::: Material provided :::
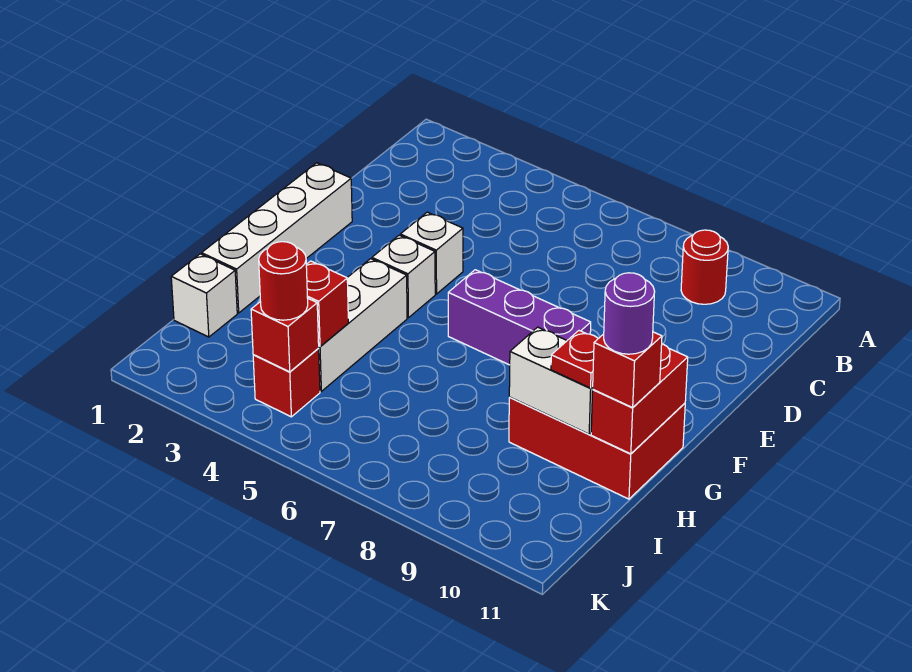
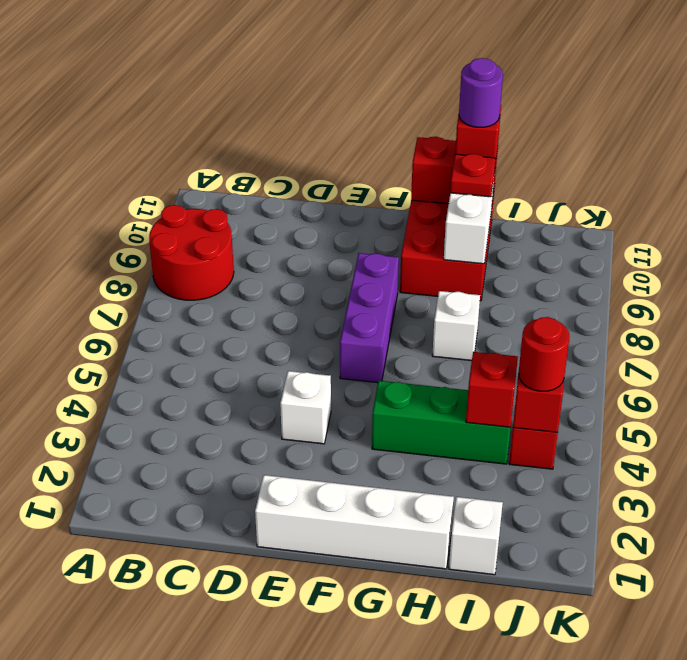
red round brick B9 level 1 -> red round brick A8:B9 level 1
white brick F4 level 1 -> white brick H7 level 1
white brick G4:I4 level 1 -> green brick G4:I4 level 1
:::
Assigned task:
Copy out the material word for word, without any images.

Exercise answer:
red round brick B9 level 1 -> red round brick A8:B9 level 1
white brick F4 level 1 -> white brick H7 level 1
white brick G4:I4 level 1 -> green brick G4:I4 level 1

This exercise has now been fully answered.